Revision tracking records:
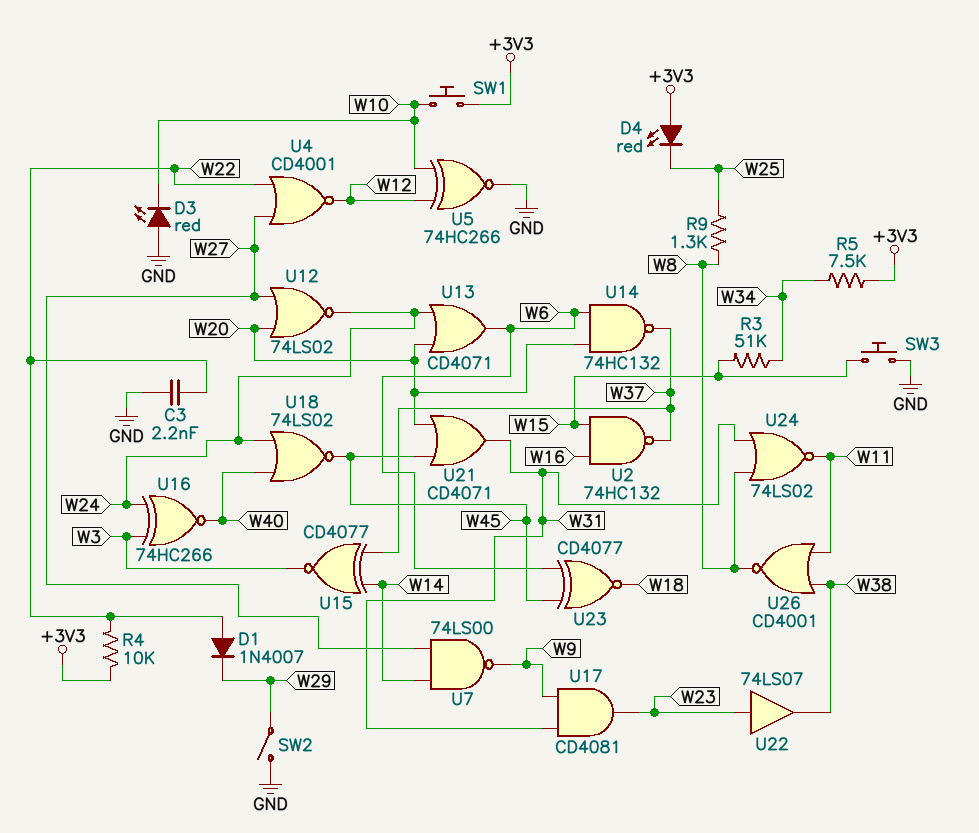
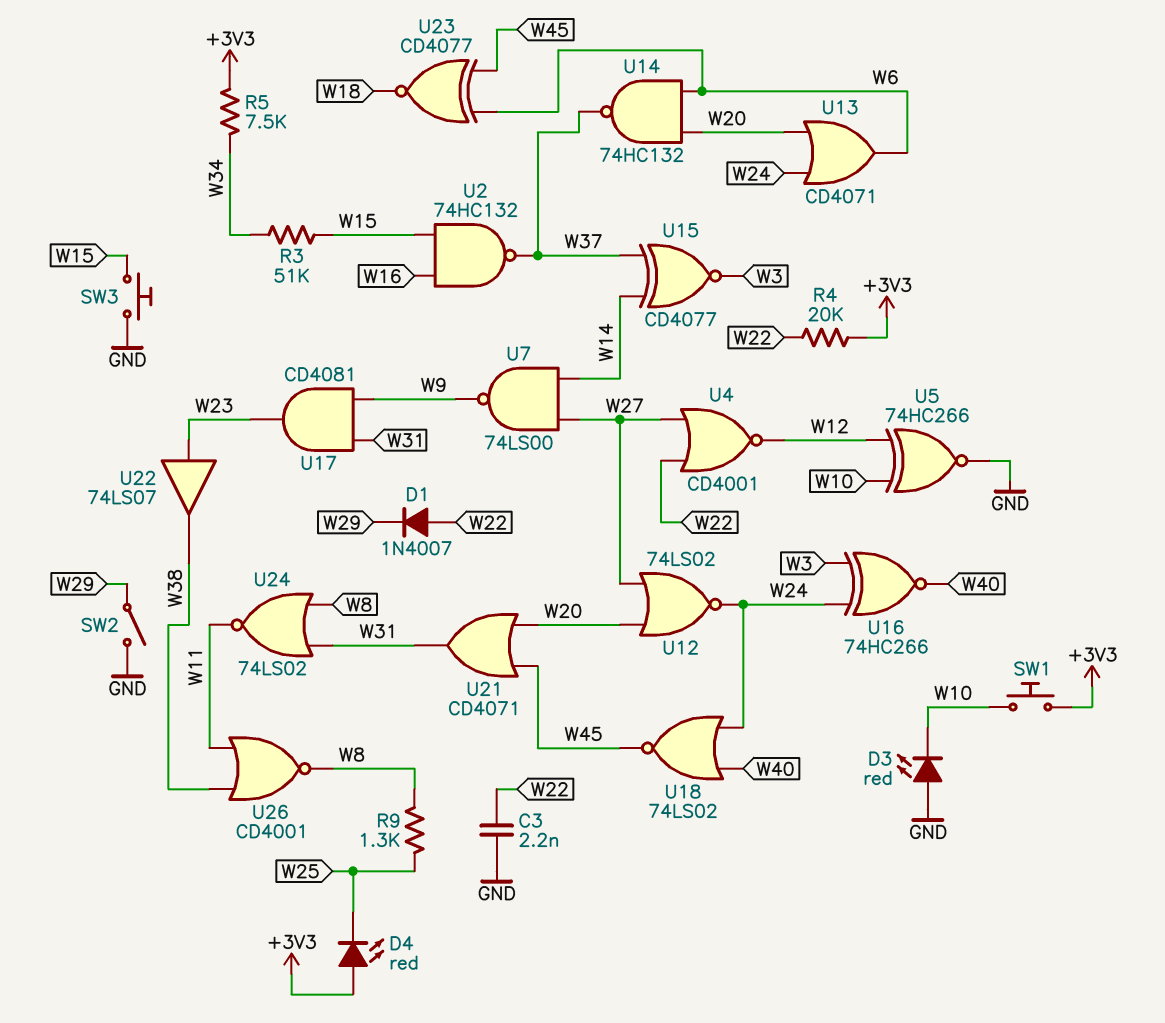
R4: 10k (+3V3, W22) -> 20k (+3V3, W22)

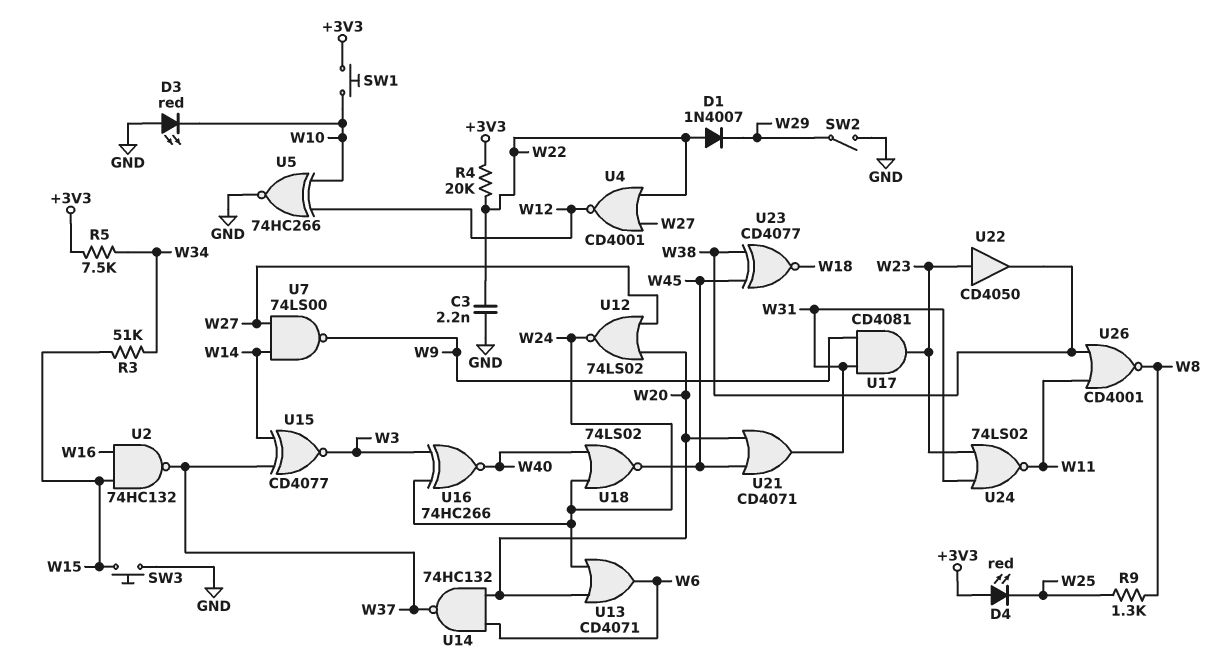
U22: buffer 74LS07 (in W23, out W38) -> buffer CD4050 (in W23, out W38)
U23: XNOR CD4077 (in W6, in W45, out W18) -> XNOR CD4077 (in W38, in W45, out W18)
U24: NOR 74LS02 (in W8, in W31, out W11) -> NOR 74LS02 (in W23, in W31, out W11)

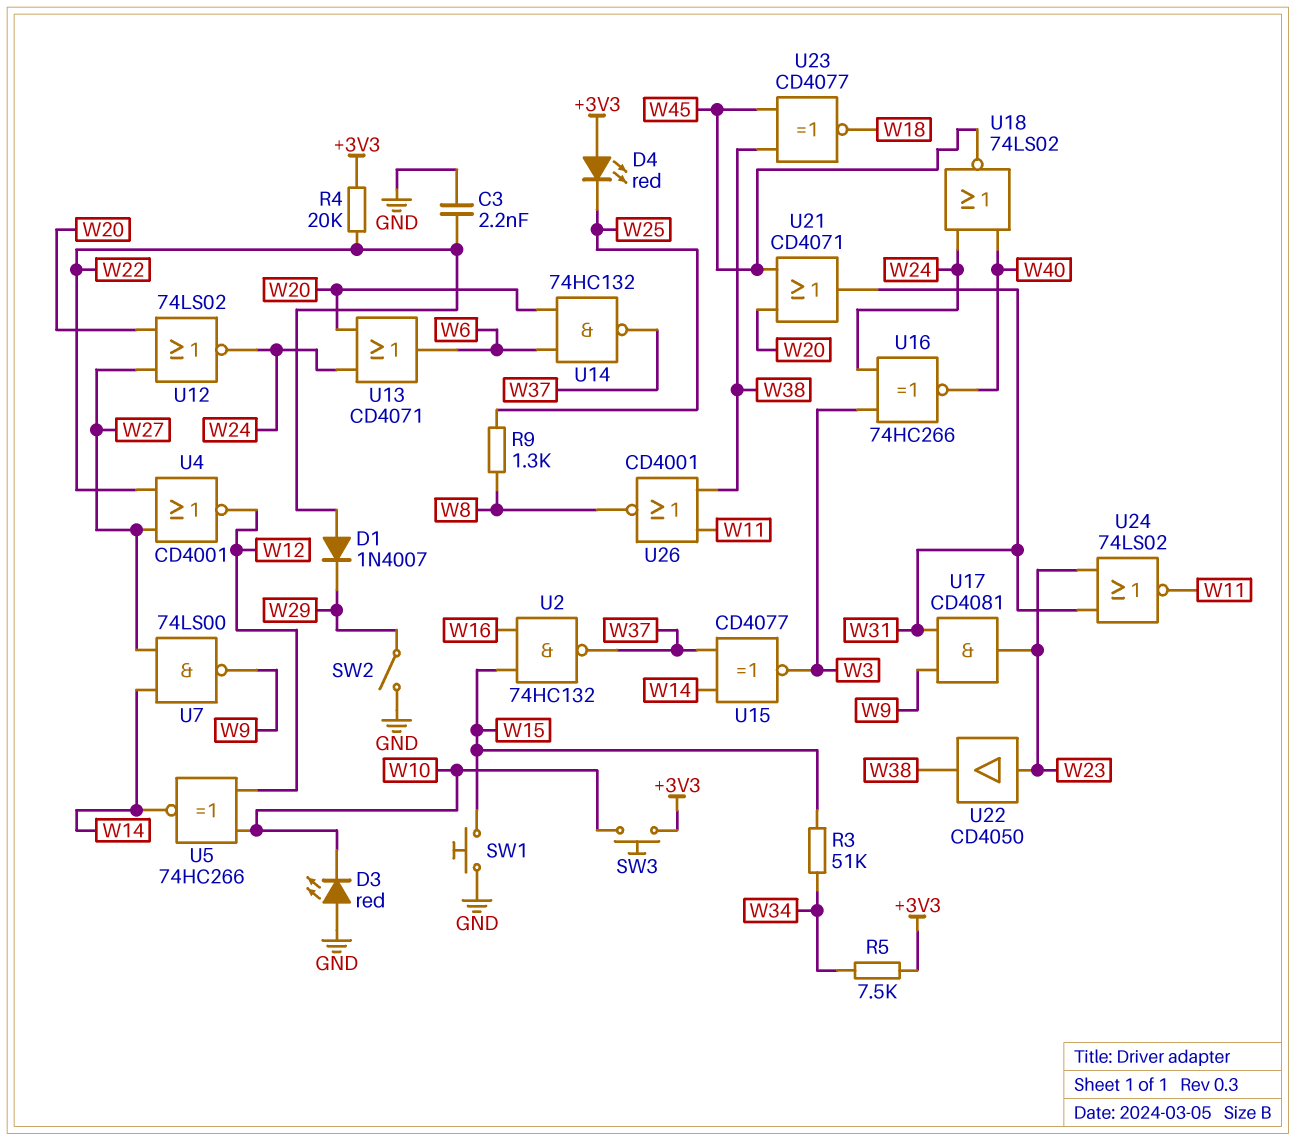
SW1: button (+3V3, W10) -> button (GND, W15)
SW3: button (GND, W15) -> button (+3V3, W10)
U5: XNOR 74HC266 (in W10, in W12, out GND) -> XNOR 74HC266 (in W10, in W12, out W14)

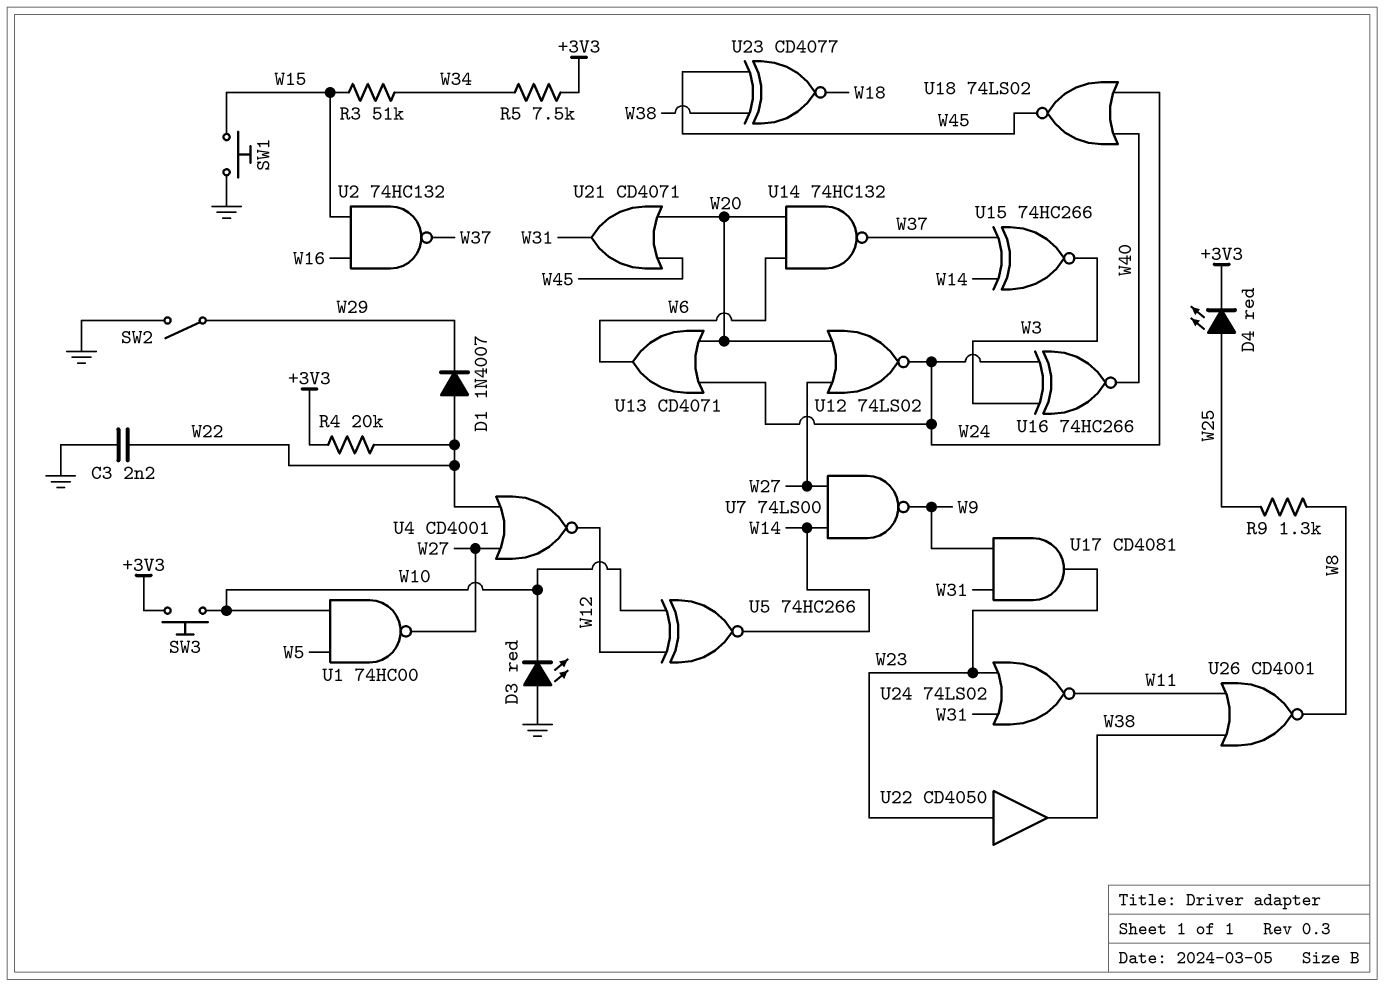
D4: LED red (A +3V3, K W25) -> LED red (A W25, K +3V3)
U1: none -> NAND 74HC00 (in W5, in W10, out W27)
U15: XNOR CD4077 (in W14, in W37, out W3) -> XNOR 74HC266 (in W14, in W37, out W3)

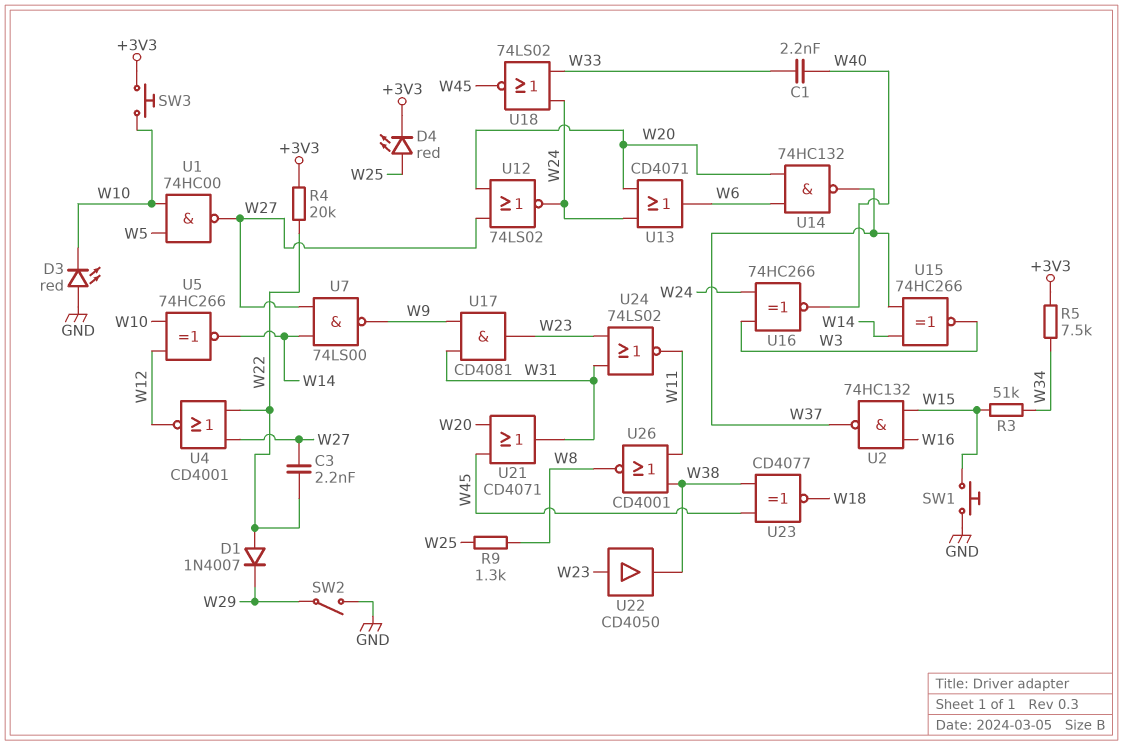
C1: none -> 2.2nF (W33, W40)
C3: 2.2nF (GND, W22) -> 2.2nF (W22, W27)
U18: NOR 74LS02 (in W24, in W40, out W45) -> NOR 74LS02 (in W24, in W33, out W45)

◆ AIM OF THE TASK ◆
Go line by line through the data above and report each one that holds the string "button".

◆ ANSWER TO THE PROBLEM ◆
SW1: button (+3V3, W10) -> button (GND, W15)
SW3: button (GND, W15) -> button (+3V3, W10)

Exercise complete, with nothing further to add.